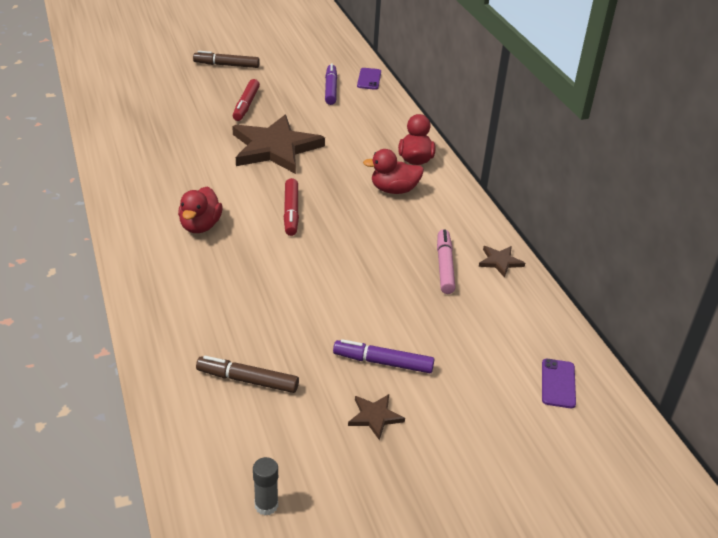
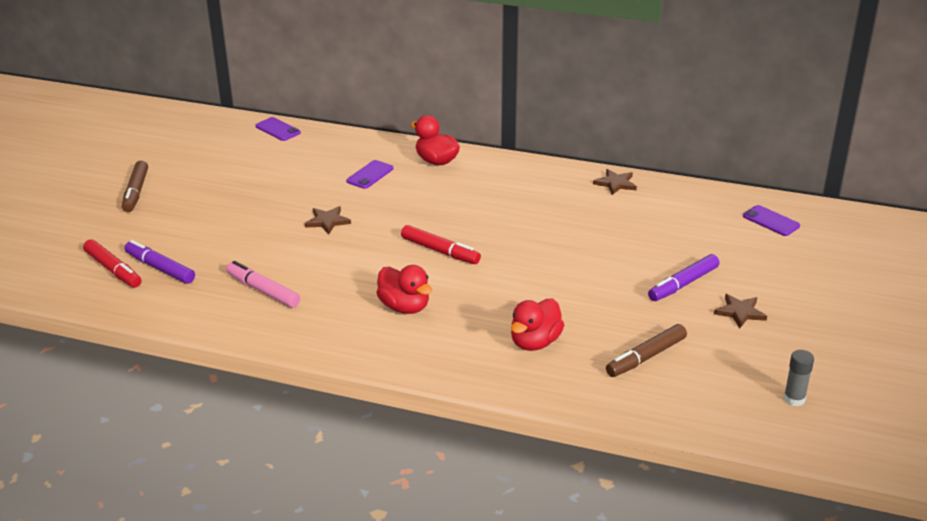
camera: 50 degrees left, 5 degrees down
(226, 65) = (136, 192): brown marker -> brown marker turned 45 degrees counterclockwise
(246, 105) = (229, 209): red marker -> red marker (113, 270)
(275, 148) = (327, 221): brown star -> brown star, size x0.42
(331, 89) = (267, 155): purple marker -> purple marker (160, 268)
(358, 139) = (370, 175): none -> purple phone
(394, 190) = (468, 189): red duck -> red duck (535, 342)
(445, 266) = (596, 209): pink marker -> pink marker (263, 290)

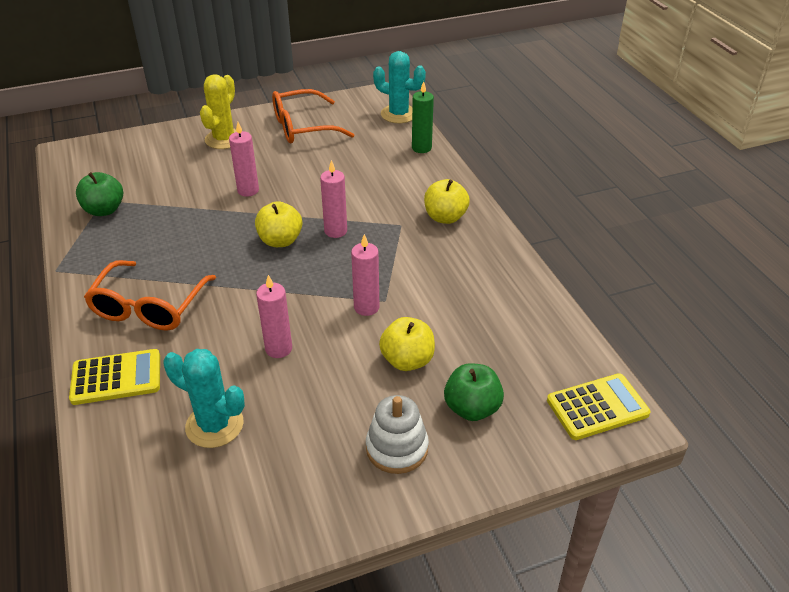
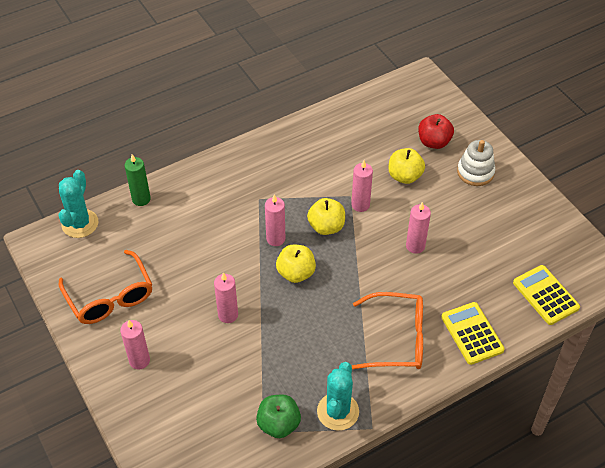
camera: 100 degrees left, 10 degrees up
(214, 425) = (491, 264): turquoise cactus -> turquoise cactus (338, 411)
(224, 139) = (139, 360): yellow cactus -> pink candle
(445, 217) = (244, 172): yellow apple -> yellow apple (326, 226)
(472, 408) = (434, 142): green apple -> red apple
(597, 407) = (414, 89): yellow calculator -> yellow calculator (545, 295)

__How to complete this task__. Would you restate, word for word, the lines from the one holding "(394, 190) = (468, 189): red" through the end of the material above? Omit the pictures.

__Reply to the exercise__.
(394, 190) = (468, 189): red duck -> red duck (535, 342)
(445, 266) = (596, 209): pink marker -> pink marker (263, 290)

camera: 100 degrees left, 10 degrees up
(214, 425) = (491, 264): turquoise cactus -> turquoise cactus (338, 411)
(224, 139) = (139, 360): yellow cactus -> pink candle
(445, 217) = (244, 172): yellow apple -> yellow apple (326, 226)
(472, 408) = (434, 142): green apple -> red apple
(597, 407) = (414, 89): yellow calculator -> yellow calculator (545, 295)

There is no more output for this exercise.